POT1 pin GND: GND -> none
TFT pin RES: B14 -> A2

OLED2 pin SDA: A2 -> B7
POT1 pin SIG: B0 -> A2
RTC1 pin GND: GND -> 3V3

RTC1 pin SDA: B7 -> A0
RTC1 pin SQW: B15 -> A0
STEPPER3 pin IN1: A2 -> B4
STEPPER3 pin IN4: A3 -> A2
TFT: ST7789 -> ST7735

§

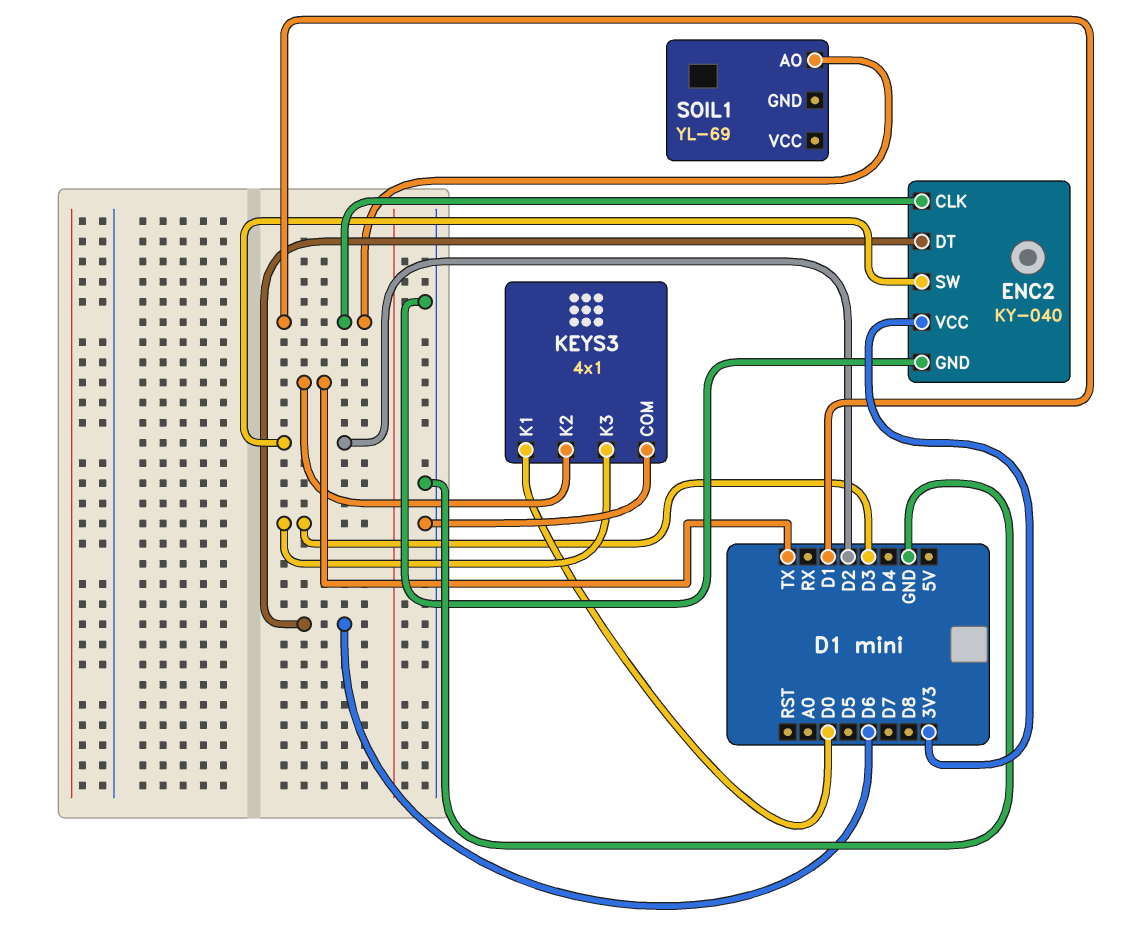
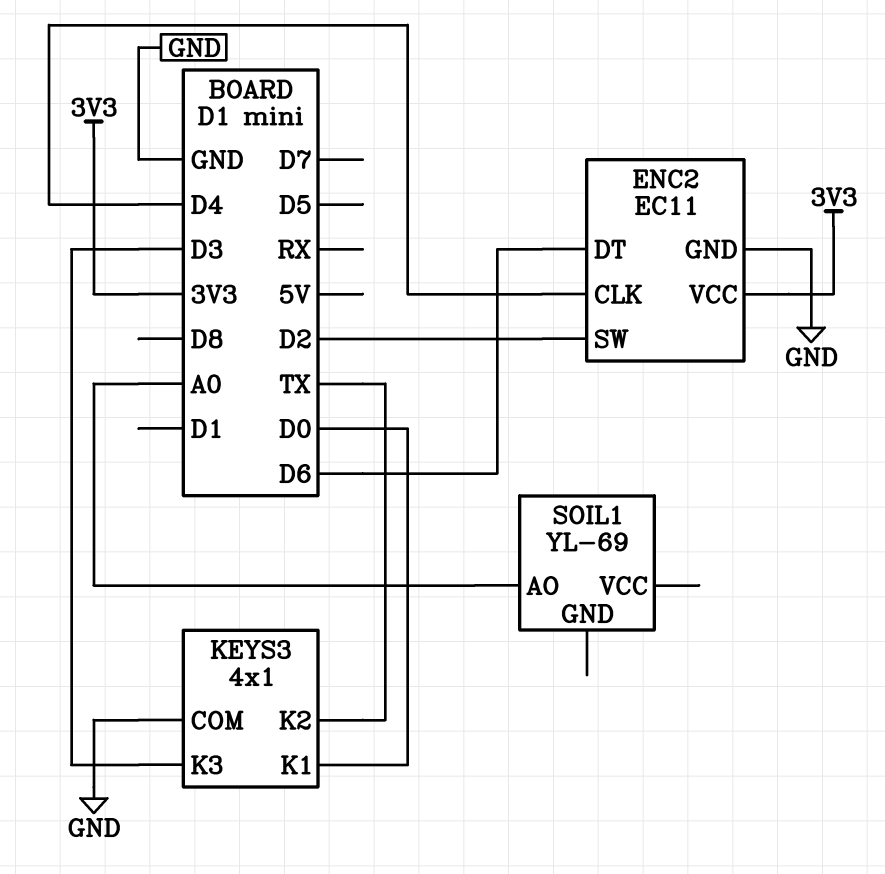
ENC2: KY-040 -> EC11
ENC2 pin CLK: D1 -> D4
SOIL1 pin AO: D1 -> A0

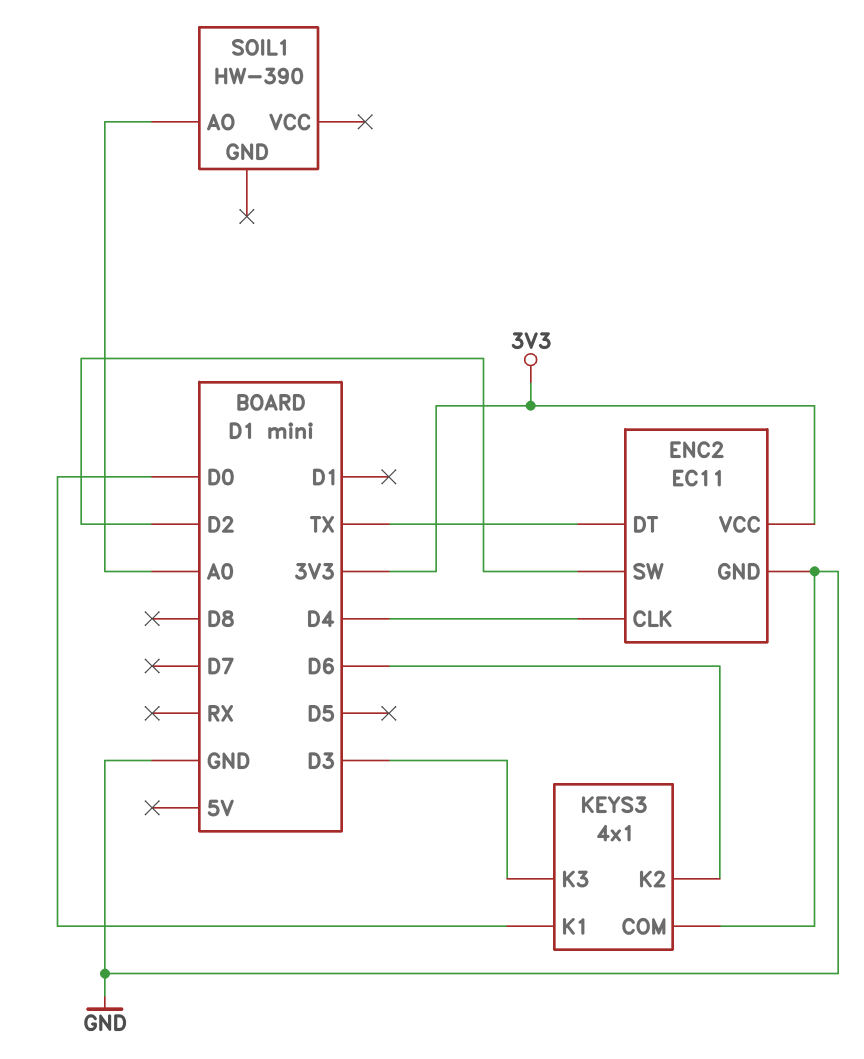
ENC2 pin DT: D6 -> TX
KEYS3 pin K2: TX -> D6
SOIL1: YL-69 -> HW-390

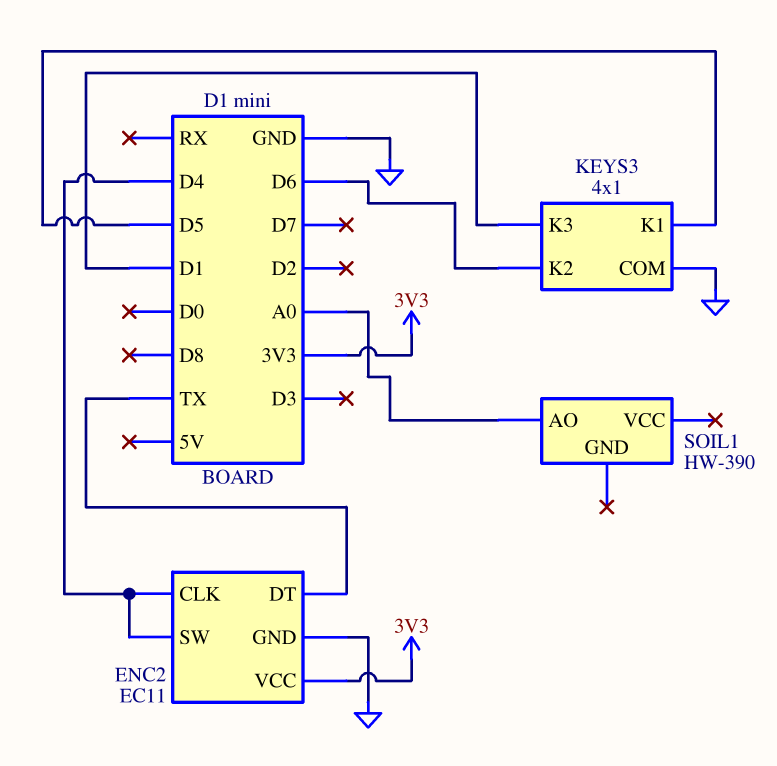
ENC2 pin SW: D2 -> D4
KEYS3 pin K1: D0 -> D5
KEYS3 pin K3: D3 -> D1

§

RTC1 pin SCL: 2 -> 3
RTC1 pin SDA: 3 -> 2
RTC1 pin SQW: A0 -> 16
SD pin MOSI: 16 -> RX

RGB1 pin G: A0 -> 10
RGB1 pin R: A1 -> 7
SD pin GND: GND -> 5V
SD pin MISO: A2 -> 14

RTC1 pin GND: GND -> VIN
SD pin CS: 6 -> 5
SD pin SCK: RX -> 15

§

▶ **Aim of the exercise**
Using only the listing above, restate exactly the lines from the line containing "TFT pin RES: B14 -> A2" through the line containing "TFT: ST7789 -> ST7735", both included.

▶ **Answer to this problem**
TFT pin RES: B14 -> A2

OLED2 pin SDA: A2 -> B7
POT1 pin SIG: B0 -> A2
RTC1 pin GND: GND -> 3V3

RTC1 pin SDA: B7 -> A0
RTC1 pin SQW: B15 -> A0
STEPPER3 pin IN1: A2 -> B4
STEPPER3 pin IN4: A3 -> A2
TFT: ST7789 -> ST7735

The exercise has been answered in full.